Records for this exercise:
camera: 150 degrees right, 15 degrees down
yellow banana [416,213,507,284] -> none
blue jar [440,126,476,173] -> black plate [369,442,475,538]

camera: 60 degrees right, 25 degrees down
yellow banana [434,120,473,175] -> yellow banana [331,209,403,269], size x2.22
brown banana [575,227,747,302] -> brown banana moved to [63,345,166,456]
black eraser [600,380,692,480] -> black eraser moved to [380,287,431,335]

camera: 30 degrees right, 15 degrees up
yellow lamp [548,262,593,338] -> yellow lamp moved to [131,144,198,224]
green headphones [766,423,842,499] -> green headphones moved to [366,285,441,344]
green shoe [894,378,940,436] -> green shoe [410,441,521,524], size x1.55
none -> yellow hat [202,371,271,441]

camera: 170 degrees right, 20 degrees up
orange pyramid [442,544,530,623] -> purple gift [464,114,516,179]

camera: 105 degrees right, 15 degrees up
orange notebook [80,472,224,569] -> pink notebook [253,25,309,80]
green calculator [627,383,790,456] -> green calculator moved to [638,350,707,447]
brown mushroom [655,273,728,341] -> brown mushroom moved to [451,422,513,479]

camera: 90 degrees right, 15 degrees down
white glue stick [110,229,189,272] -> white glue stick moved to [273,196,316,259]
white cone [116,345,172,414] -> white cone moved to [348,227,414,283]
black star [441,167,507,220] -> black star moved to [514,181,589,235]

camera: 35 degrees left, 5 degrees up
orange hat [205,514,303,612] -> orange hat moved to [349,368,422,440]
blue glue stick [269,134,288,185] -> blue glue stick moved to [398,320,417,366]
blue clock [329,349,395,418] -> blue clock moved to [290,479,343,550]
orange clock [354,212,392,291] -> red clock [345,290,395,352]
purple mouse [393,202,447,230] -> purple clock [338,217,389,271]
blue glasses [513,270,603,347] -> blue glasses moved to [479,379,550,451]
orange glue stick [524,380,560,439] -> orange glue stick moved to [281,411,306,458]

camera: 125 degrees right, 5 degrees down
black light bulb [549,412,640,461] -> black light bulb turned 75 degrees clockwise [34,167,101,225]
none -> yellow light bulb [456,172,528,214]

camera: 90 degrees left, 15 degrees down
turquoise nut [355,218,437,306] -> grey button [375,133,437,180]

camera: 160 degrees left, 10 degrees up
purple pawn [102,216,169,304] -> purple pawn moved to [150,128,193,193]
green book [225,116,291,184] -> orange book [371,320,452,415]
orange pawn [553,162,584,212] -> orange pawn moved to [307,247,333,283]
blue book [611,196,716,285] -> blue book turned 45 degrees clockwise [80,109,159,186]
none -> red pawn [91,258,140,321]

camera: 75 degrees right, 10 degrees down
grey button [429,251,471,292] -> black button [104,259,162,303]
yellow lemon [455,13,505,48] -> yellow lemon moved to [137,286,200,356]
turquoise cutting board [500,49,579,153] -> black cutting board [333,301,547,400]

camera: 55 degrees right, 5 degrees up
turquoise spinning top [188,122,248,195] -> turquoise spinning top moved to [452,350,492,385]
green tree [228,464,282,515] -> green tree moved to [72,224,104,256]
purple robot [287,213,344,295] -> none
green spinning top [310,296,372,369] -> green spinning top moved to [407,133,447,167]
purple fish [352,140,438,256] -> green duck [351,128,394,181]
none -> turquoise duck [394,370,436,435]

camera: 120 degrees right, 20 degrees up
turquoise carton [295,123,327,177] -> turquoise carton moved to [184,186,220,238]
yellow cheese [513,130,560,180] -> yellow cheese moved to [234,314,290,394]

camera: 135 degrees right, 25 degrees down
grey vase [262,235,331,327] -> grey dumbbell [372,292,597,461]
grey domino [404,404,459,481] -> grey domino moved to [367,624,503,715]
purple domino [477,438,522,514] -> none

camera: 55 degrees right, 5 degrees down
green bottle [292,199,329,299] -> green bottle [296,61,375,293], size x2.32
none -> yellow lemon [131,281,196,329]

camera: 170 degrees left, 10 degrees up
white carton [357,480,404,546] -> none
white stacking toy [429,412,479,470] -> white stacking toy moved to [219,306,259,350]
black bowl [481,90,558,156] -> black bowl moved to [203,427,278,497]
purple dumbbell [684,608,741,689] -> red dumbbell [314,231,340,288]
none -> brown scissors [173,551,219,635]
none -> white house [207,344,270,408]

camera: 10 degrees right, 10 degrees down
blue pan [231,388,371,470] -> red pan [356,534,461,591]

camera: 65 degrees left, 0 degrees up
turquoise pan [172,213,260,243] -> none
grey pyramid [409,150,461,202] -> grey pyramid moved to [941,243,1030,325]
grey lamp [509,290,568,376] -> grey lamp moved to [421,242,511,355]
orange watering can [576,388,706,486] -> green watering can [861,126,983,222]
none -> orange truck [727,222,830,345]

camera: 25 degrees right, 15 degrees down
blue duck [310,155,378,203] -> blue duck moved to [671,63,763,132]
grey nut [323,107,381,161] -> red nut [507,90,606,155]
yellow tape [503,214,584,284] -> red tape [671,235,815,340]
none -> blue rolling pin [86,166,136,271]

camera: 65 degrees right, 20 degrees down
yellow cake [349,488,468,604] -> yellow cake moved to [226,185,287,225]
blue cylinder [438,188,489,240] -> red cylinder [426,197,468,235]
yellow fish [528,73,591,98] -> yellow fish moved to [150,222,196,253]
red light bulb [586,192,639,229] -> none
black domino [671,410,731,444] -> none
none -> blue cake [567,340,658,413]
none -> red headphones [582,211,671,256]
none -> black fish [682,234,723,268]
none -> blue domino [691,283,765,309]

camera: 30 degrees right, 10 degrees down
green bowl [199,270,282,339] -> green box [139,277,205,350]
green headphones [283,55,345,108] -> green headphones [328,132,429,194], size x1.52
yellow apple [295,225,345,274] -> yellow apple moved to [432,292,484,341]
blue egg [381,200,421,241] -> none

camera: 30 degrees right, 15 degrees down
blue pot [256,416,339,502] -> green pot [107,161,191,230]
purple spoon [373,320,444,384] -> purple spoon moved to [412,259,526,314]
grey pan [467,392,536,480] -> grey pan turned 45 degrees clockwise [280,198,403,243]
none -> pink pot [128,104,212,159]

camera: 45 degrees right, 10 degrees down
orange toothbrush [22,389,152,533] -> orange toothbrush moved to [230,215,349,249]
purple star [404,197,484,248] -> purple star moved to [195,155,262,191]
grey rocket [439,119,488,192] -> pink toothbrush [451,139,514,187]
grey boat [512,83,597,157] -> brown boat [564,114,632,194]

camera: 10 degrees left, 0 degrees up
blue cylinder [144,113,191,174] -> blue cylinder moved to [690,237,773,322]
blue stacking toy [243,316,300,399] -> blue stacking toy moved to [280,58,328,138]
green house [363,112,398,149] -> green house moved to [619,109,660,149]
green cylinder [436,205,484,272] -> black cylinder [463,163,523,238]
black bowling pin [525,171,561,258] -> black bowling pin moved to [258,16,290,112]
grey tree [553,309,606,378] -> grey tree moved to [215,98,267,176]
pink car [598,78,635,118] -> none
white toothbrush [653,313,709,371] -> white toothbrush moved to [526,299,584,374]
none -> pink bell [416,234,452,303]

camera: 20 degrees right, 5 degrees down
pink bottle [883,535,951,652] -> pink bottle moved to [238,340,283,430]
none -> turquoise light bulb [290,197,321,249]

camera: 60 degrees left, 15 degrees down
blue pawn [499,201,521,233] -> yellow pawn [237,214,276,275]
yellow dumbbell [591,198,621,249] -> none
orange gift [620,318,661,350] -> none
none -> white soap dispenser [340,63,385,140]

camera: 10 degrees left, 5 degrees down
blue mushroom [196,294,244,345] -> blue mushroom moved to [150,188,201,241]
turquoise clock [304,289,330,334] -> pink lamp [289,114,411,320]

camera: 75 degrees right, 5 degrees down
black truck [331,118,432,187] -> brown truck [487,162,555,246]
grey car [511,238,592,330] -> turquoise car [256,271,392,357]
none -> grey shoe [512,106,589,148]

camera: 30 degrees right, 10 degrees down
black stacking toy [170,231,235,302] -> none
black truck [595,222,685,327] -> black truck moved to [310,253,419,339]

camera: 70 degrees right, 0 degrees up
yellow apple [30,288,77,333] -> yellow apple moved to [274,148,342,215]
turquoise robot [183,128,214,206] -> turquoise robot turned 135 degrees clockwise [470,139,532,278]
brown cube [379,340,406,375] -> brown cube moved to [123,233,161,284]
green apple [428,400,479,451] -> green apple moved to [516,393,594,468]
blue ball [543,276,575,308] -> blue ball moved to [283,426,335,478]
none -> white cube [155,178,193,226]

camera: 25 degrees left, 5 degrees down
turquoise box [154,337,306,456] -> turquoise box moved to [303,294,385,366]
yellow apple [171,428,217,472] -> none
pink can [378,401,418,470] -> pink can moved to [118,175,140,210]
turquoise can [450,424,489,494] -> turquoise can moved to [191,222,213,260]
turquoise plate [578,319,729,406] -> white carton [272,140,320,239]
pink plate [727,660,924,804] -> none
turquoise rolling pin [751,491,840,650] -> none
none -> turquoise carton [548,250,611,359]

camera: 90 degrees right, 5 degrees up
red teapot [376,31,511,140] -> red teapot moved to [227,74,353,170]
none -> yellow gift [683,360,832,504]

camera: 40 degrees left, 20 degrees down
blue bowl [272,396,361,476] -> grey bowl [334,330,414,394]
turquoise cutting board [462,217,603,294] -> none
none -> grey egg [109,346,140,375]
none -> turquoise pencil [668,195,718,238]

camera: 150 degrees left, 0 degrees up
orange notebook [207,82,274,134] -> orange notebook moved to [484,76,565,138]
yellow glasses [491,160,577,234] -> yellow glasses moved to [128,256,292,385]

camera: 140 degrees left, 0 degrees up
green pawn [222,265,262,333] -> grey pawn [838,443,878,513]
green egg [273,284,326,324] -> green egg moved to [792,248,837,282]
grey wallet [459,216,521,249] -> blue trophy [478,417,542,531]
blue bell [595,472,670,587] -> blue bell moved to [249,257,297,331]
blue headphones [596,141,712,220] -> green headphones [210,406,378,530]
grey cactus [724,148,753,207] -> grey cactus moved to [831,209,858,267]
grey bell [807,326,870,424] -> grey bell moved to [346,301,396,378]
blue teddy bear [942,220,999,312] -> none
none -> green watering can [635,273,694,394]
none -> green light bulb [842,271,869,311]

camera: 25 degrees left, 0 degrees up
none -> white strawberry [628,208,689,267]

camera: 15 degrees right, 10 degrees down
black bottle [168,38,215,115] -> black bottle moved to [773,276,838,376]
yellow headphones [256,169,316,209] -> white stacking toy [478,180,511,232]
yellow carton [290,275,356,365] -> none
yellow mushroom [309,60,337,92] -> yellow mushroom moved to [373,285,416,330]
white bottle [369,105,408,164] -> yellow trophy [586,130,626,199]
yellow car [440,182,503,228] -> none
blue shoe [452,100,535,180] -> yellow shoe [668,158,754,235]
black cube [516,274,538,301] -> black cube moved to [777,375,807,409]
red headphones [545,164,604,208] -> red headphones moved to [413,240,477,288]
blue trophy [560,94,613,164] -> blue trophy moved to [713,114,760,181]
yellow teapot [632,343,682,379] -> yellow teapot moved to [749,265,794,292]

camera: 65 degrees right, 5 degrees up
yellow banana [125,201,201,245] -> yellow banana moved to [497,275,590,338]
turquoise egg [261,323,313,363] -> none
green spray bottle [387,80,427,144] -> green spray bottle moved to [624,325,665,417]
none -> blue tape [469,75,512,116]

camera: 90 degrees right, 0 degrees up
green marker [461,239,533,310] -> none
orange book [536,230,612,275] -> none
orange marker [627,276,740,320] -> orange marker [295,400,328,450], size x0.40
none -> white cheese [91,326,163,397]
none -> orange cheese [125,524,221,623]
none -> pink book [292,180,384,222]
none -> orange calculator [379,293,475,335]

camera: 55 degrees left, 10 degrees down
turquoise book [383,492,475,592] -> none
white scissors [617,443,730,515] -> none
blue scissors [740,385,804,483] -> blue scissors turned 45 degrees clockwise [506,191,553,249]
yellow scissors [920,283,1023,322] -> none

Your task: Could you restate word for word the lines above from the one containing "black cube [516,274,538,301]" through the one containing "white scissors [617,443,730,515] -> none", both included, and nothing else?

Written answer:
black cube [516,274,538,301] -> black cube moved to [777,375,807,409]
red headphones [545,164,604,208] -> red headphones moved to [413,240,477,288]
blue trophy [560,94,613,164] -> blue trophy moved to [713,114,760,181]
yellow teapot [632,343,682,379] -> yellow teapot moved to [749,265,794,292]

camera: 65 degrees right, 5 degrees up
yellow banana [125,201,201,245] -> yellow banana moved to [497,275,590,338]
turquoise egg [261,323,313,363] -> none
green spray bottle [387,80,427,144] -> green spray bottle moved to [624,325,665,417]
none -> blue tape [469,75,512,116]

camera: 90 degrees right, 0 degrees up
green marker [461,239,533,310] -> none
orange book [536,230,612,275] -> none
orange marker [627,276,740,320] -> orange marker [295,400,328,450], size x0.40
none -> white cheese [91,326,163,397]
none -> orange cheese [125,524,221,623]
none -> pink book [292,180,384,222]
none -> orange calculator [379,293,475,335]

camera: 55 degrees left, 10 degrees down
turquoise book [383,492,475,592] -> none
white scissors [617,443,730,515] -> none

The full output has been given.